### INFORMATION SHOWN ###

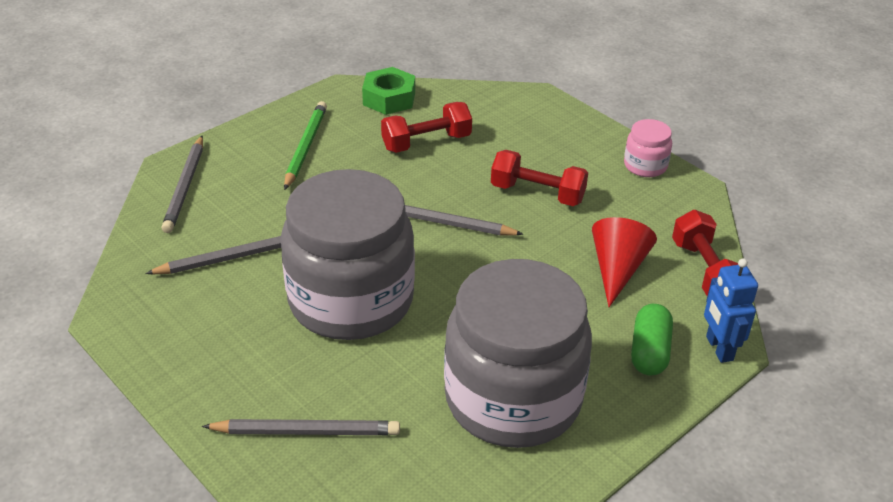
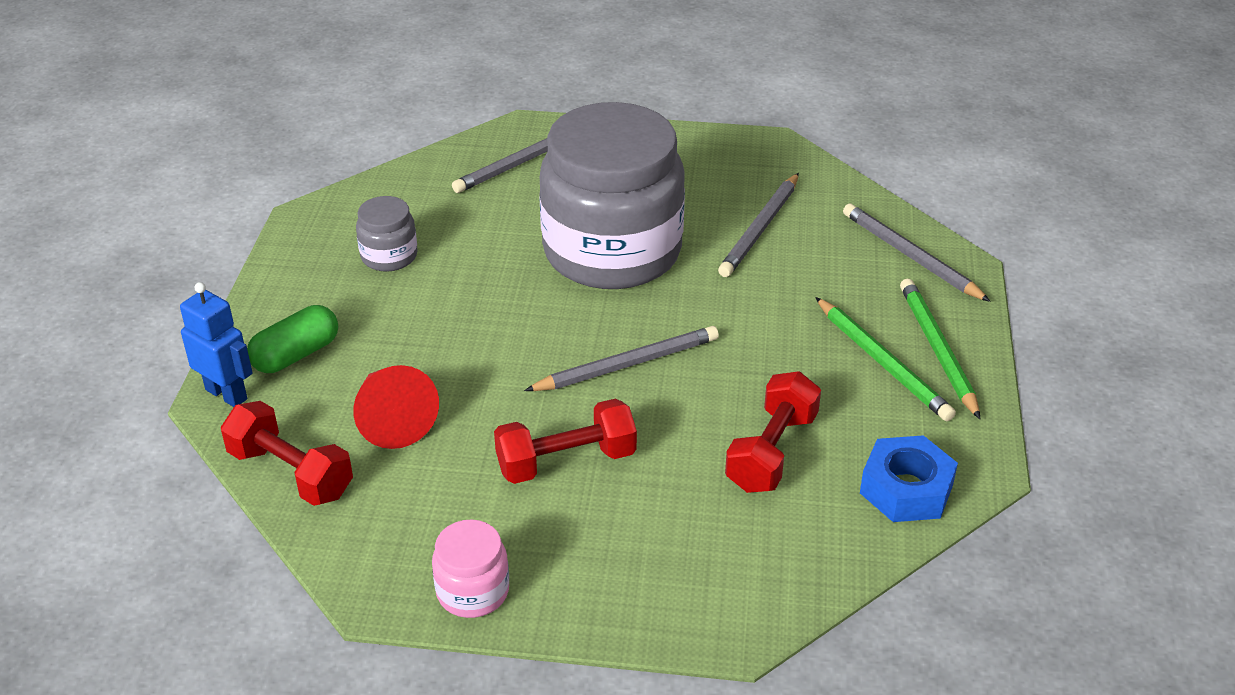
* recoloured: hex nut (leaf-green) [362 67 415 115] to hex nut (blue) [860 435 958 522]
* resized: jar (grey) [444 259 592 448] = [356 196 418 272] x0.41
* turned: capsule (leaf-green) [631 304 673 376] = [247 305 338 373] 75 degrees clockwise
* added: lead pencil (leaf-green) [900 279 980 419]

###

PROBLEM REQUIREMENTS — Copy out, exactly as given, the line containing "75 degrees clockwise" together with every line after it in the material.

SOLUTION TO THE PROBLEM —
* turned: capsule (leaf-green) [631 304 673 376] = [247 305 338 373] 75 degrees clockwise
* added: lead pencil (leaf-green) [900 279 980 419]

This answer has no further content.